(Object state change records)

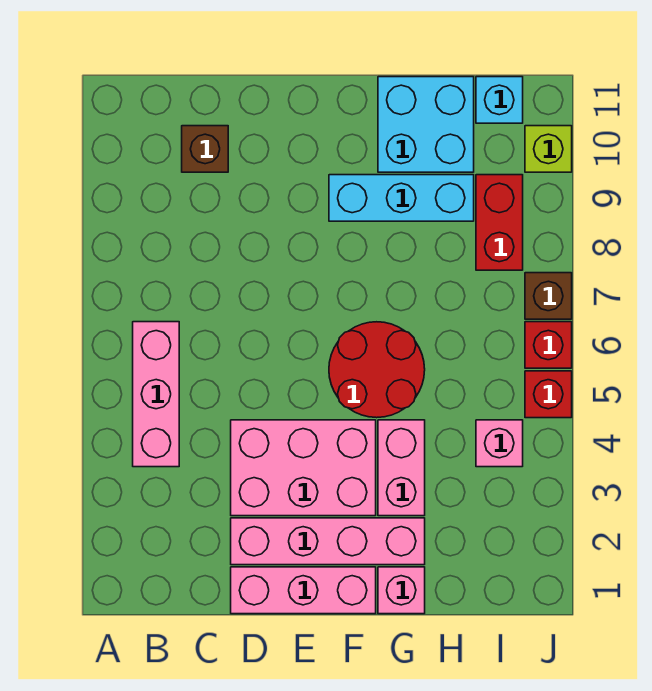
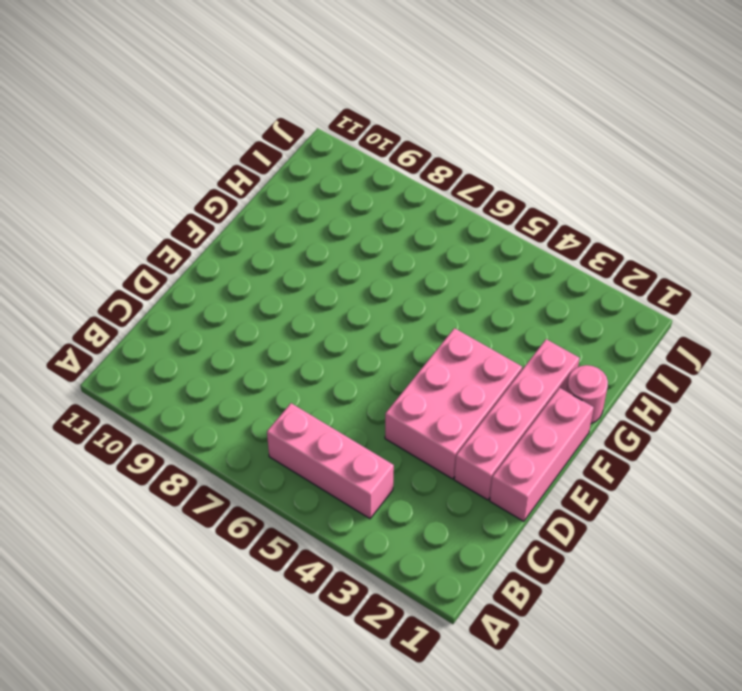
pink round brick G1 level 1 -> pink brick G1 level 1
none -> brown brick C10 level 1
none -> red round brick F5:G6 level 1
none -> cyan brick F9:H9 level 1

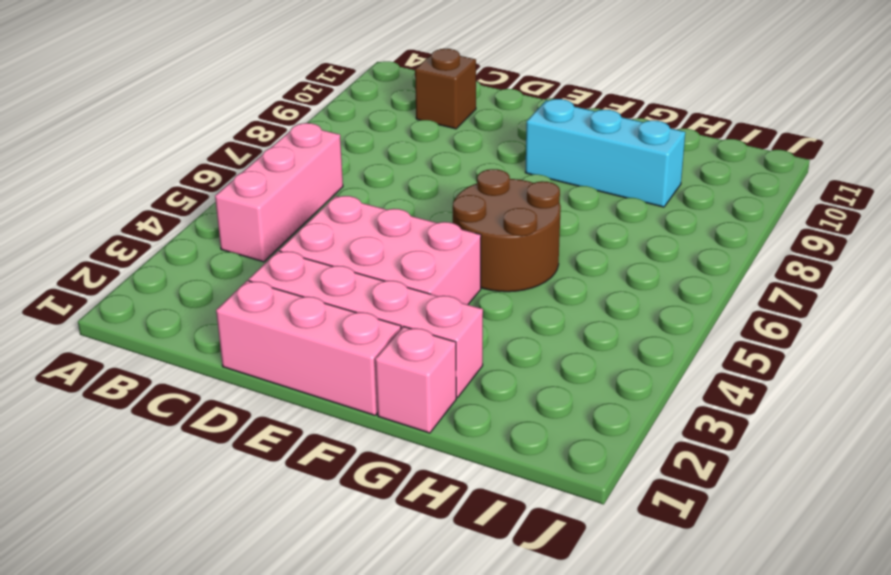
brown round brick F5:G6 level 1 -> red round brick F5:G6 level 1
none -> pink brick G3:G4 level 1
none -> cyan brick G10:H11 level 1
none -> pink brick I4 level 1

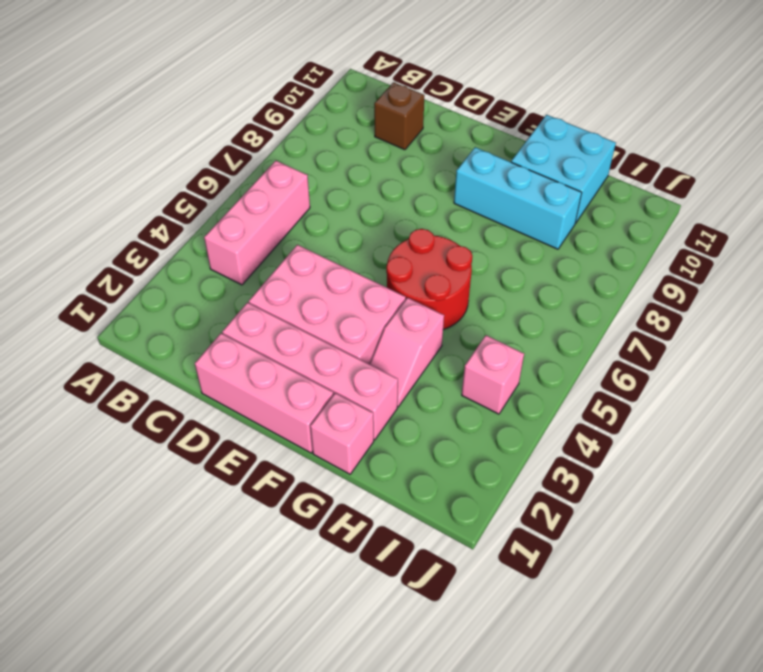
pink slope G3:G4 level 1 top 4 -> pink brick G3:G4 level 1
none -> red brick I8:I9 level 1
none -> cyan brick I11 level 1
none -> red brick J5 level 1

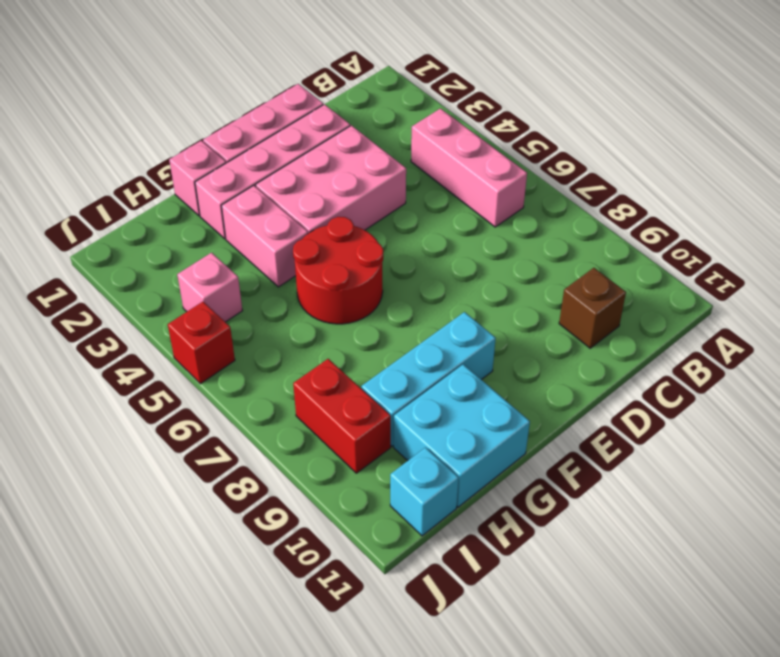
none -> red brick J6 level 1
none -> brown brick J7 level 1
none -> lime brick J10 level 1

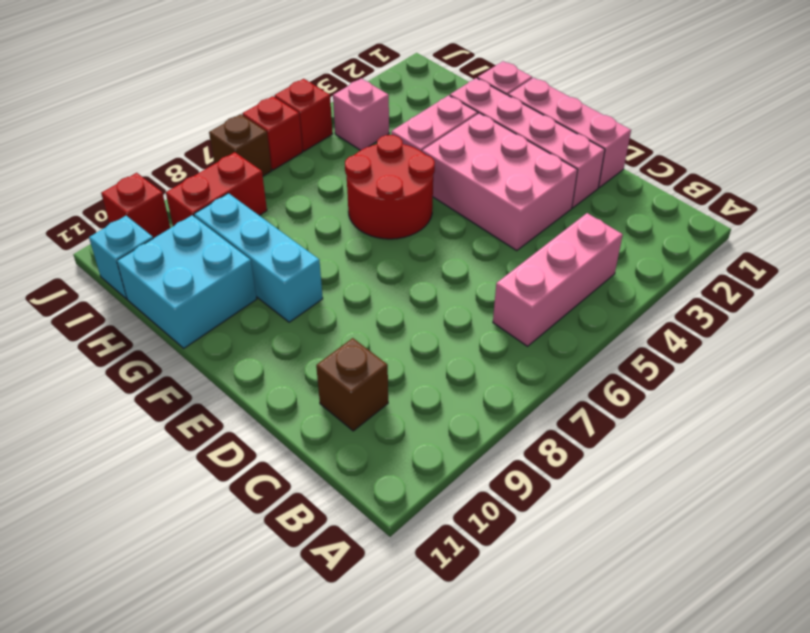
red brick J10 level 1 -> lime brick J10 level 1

:: What this task involves ::
A precise copy of each record, with the images removed, should be output.

:: Answer to this task ::
pink round brick G1 level 1 -> pink brick G1 level 1
none -> brown brick C10 level 1
none -> red round brick F5:G6 level 1
none -> cyan brick F9:H9 level 1

brown round brick F5:G6 level 1 -> red round brick F5:G6 level 1
none -> pink brick G3:G4 level 1
none -> cyan brick G10:H11 level 1
none -> pink brick I4 level 1

pink slope G3:G4 level 1 top 4 -> pink brick G3:G4 level 1
none -> red brick I8:I9 level 1
none -> cyan brick I11 level 1
none -> red brick J5 level 1

none -> red brick J6 level 1
none -> brown brick J7 level 1
none -> lime brick J10 level 1

red brick J10 level 1 -> lime brick J10 level 1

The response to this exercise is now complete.